### DIRECTIONS:
Pull every line containing "gift" from the entries.
============================================================
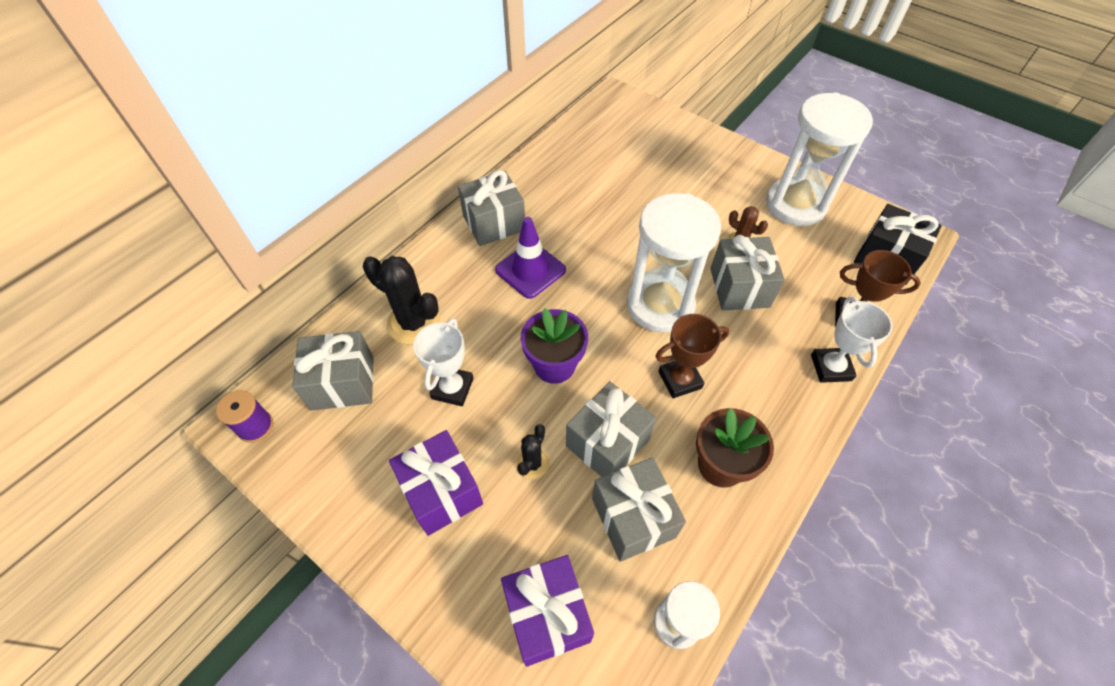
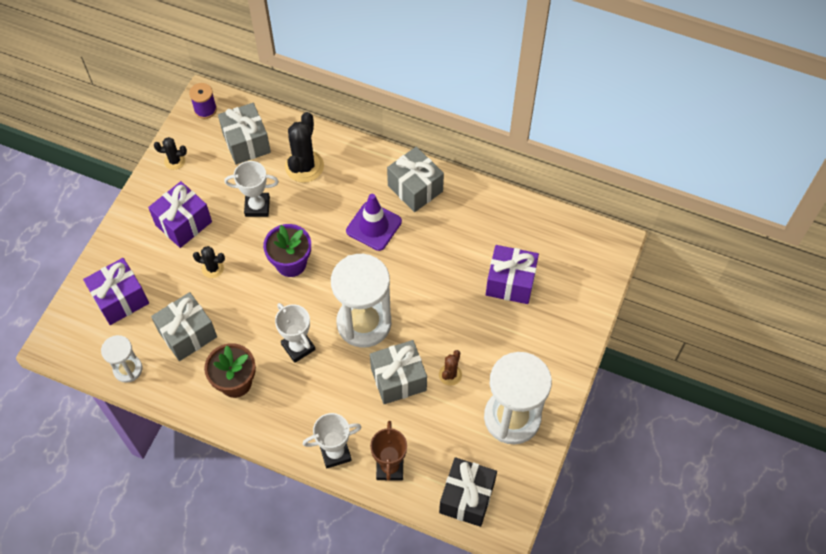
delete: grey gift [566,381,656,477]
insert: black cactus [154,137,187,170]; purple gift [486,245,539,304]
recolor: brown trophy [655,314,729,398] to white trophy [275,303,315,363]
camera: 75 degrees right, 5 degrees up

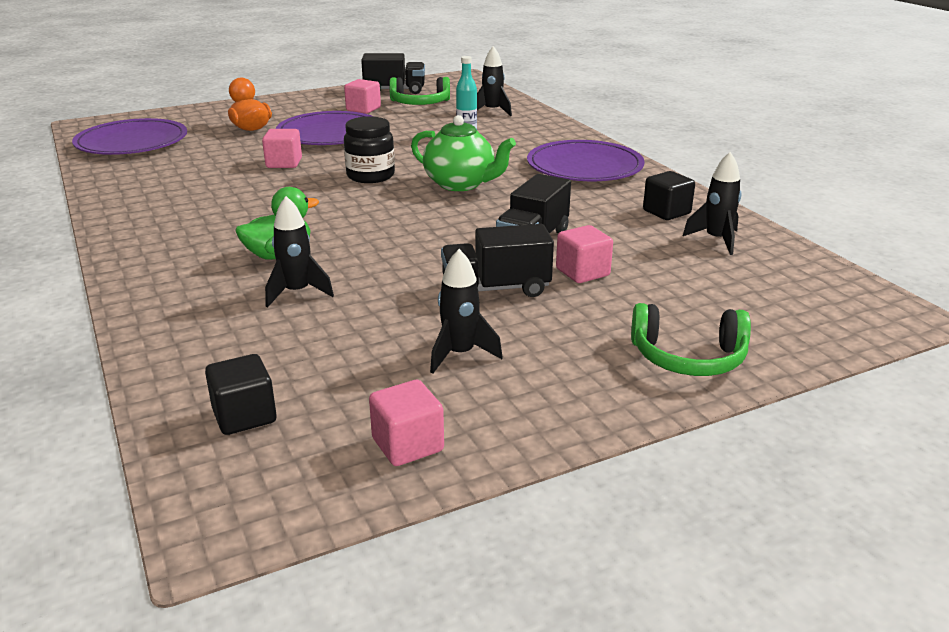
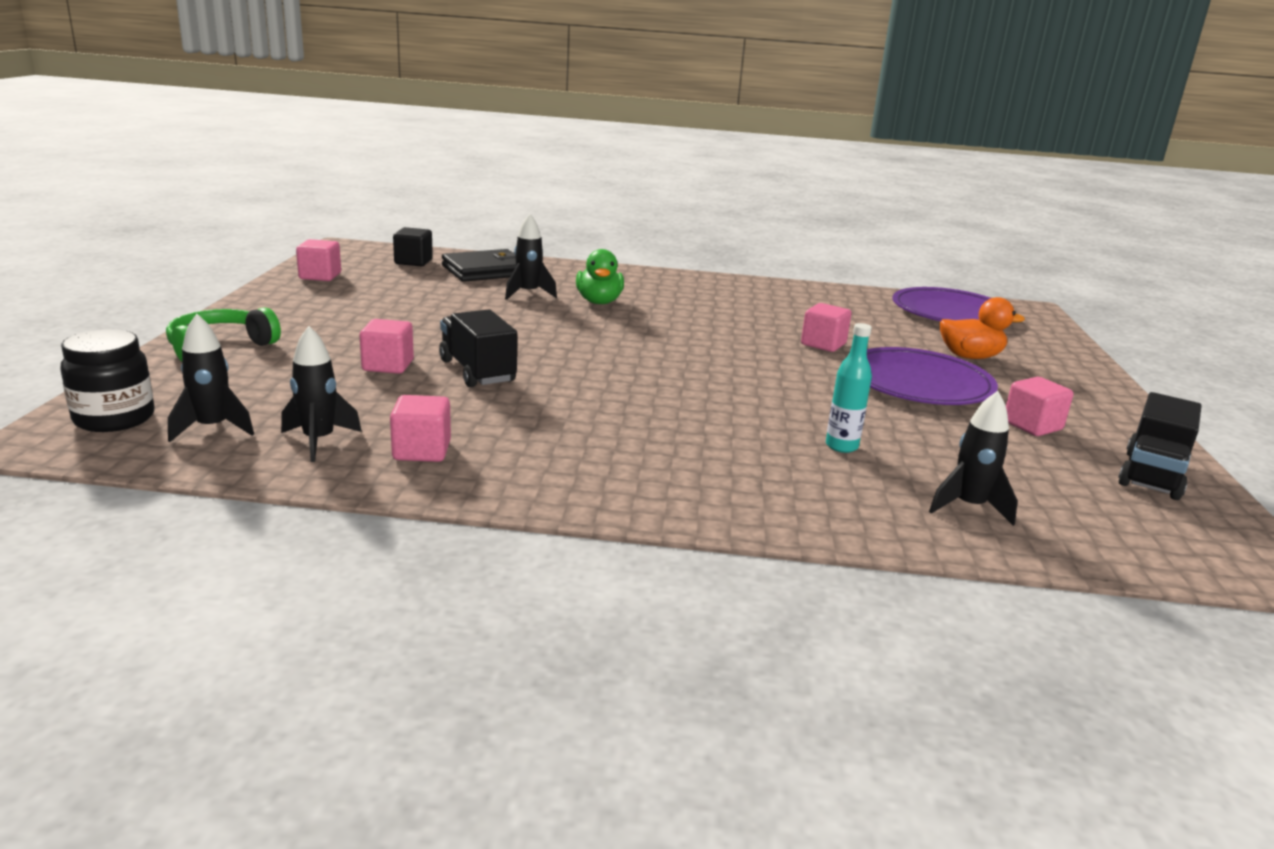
delete: green headphones [389,77,450,105]; green teapot [411,115,516,191]; purple plate [527,140,644,181]; black truck [441,224,554,297]
insert: black wallet [442,249,516,282]
move: black jar [344,116,395,183] to [61,329,155,432]; black rocket [430,249,503,373] to [168,314,254,442]
recolor: black cube [643,171,695,220] to pink cube [390,395,451,462]
camera: 120 degrees right, 5 degrees down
============================================================
### EXERCISE SOLUTION:
delete: grey gift [566,381,656,477]
insert: black cactus [154,137,187,170]; purple gift [486,245,539,304]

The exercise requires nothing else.